*** Data records ***

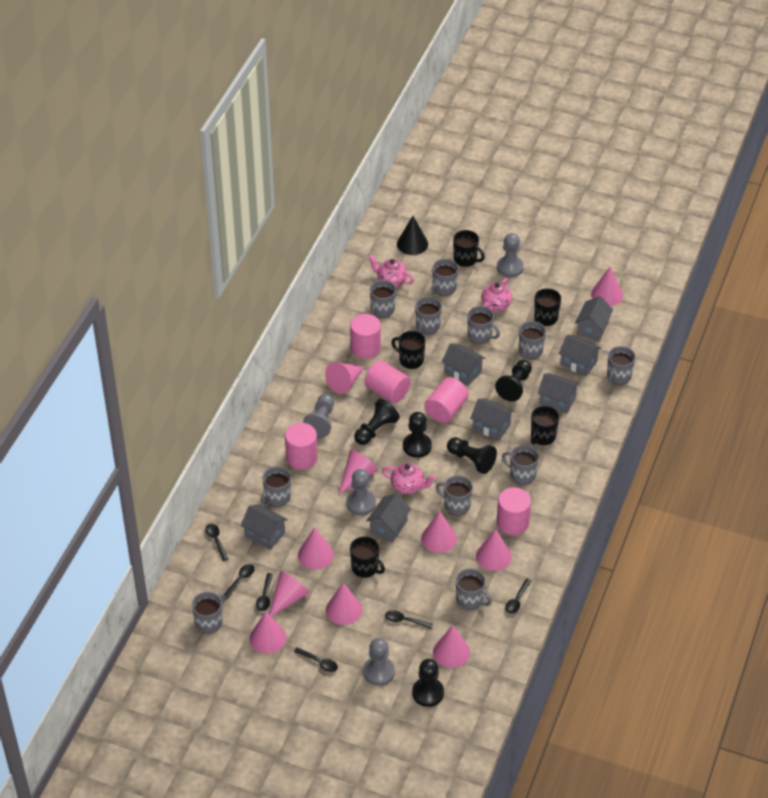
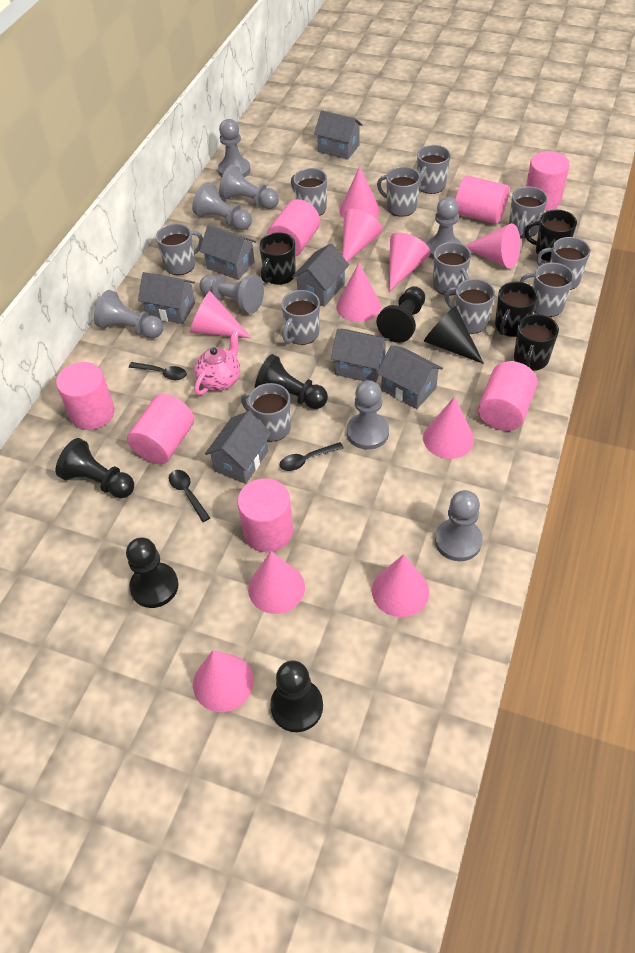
black mug: 5 -> 4
black spoon: 6 -> 3
grey pawn: 4 -> 8
pink cylinder: 5 -> 7
pink teapot: 3 -> 1

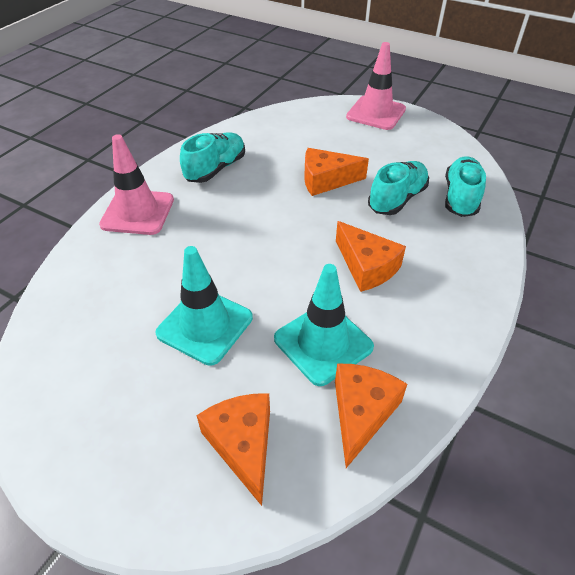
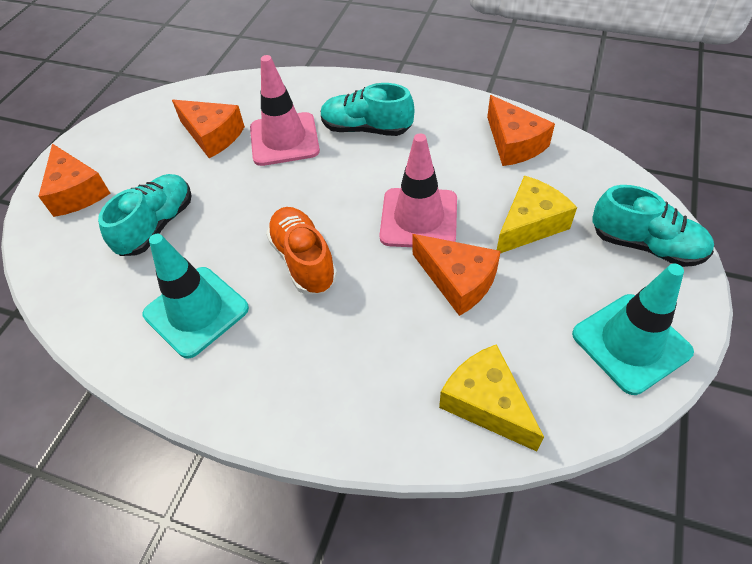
orange shoe: 0 -> 1
yellow cheese: 0 -> 2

***

> **Action item**: Output the line that contains "grey pawn: 4 -> 8" and every subsequent line through the end of the entries, exactly as given, without pictures.

> **Task result**:
grey pawn: 4 -> 8
pink cylinder: 5 -> 7
pink teapot: 3 -> 1

orange shoe: 0 -> 1
yellow cheese: 0 -> 2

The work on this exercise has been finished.